::: LISTED ENTRIES

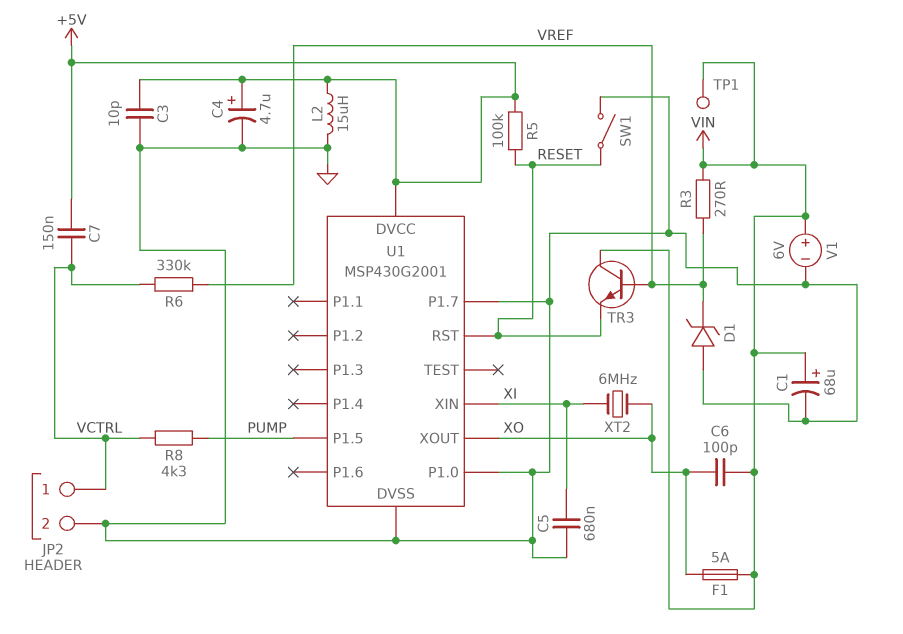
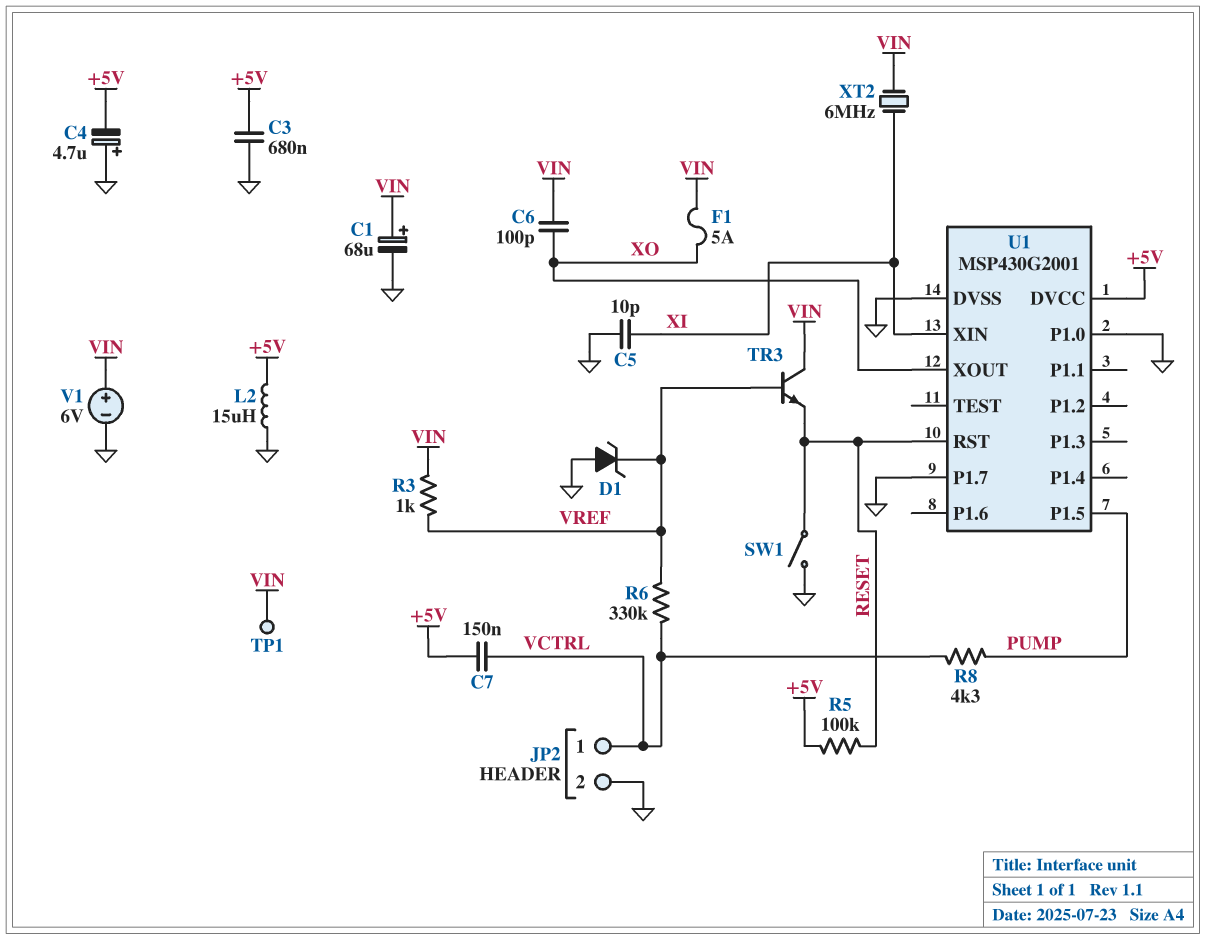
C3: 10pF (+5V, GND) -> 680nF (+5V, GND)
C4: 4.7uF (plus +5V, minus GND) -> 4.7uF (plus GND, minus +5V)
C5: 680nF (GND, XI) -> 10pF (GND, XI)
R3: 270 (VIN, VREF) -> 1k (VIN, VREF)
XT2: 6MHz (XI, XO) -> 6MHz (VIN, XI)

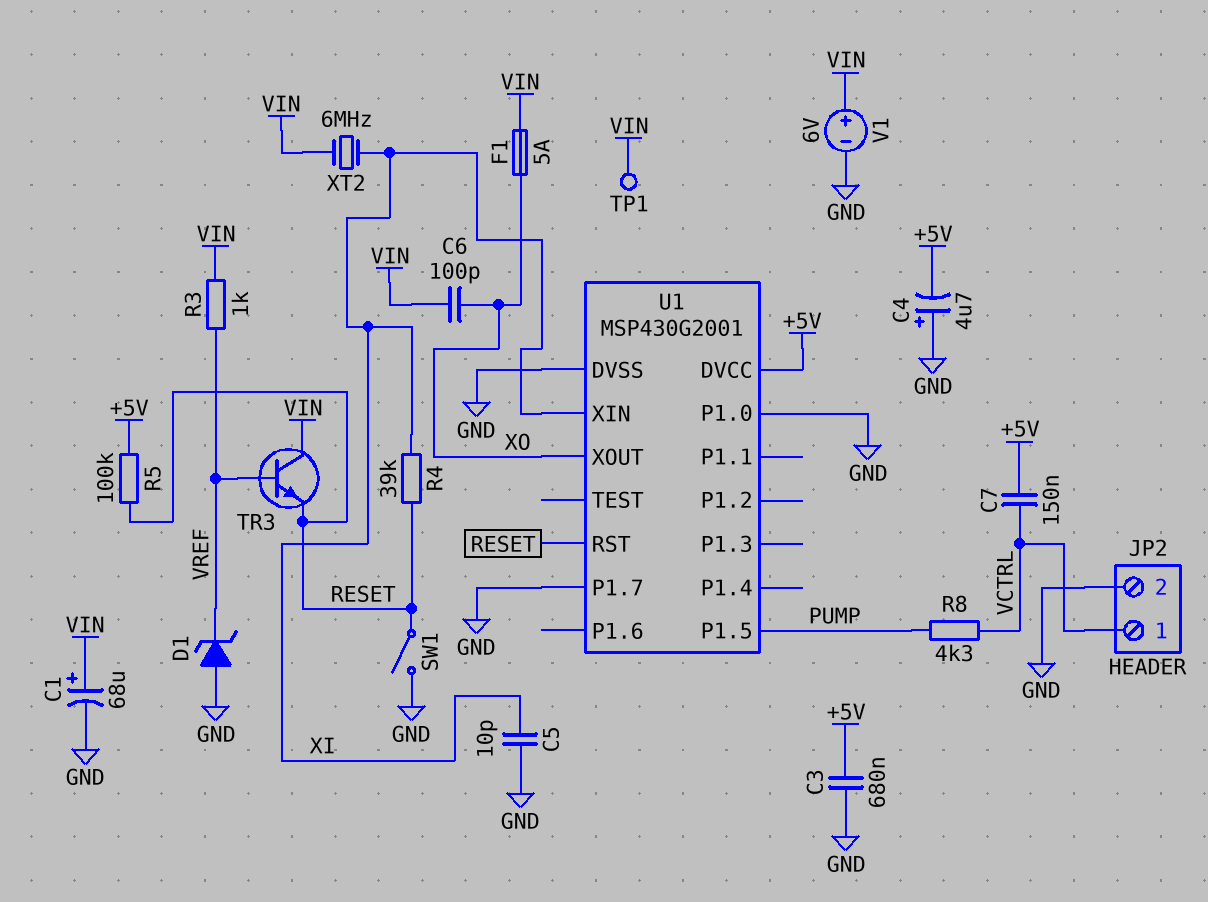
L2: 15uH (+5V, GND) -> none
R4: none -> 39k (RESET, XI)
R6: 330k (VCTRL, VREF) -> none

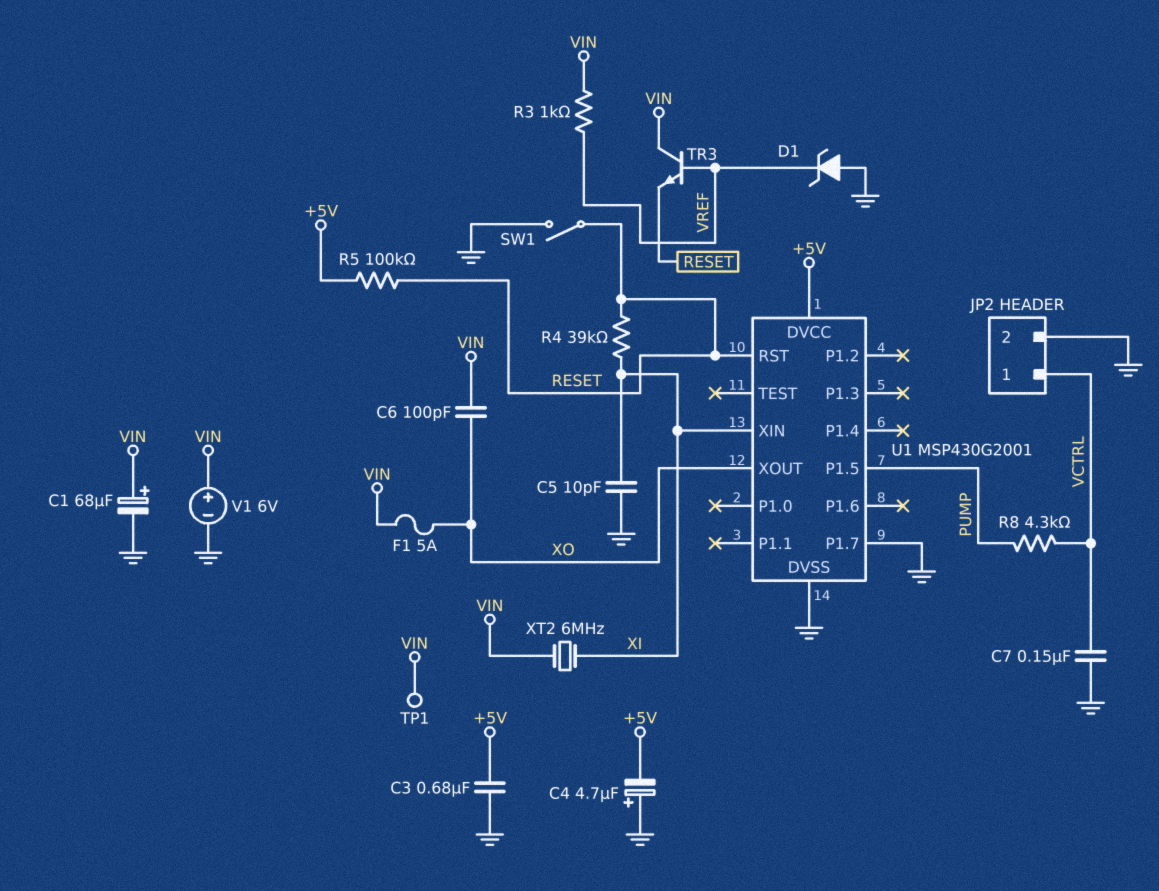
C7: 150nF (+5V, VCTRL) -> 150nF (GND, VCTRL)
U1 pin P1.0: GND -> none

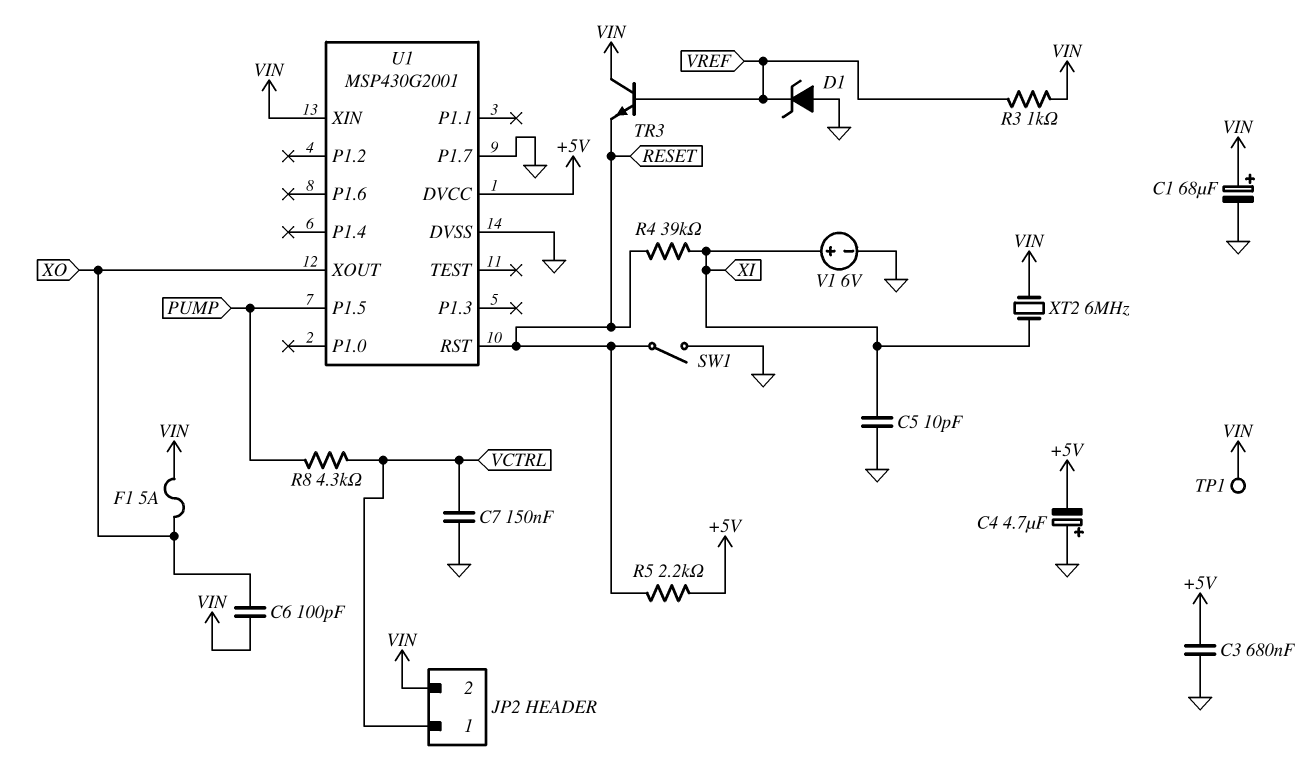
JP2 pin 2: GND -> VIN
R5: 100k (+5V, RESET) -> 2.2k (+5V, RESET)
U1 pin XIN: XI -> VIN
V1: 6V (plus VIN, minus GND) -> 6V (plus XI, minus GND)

::::::

• [REQUIREMENT] In the records above, find the line that contains "R4: none -> 39k (RESET, XI)" and retype it and all lines after it exactly, leaving out any pictures.

• [ANSWER FOR THE TASK]
R4: none -> 39k (RESET, XI)
R6: 330k (VCTRL, VREF) -> none

C7: 150nF (+5V, VCTRL) -> 150nF (GND, VCTRL)
U1 pin P1.0: GND -> none

JP2 pin 2: GND -> VIN
R5: 100k (+5V, RESET) -> 2.2k (+5V, RESET)
U1 pin XIN: XI -> VIN
V1: 6V (plus VIN, minus GND) -> 6V (plus XI, minus GND)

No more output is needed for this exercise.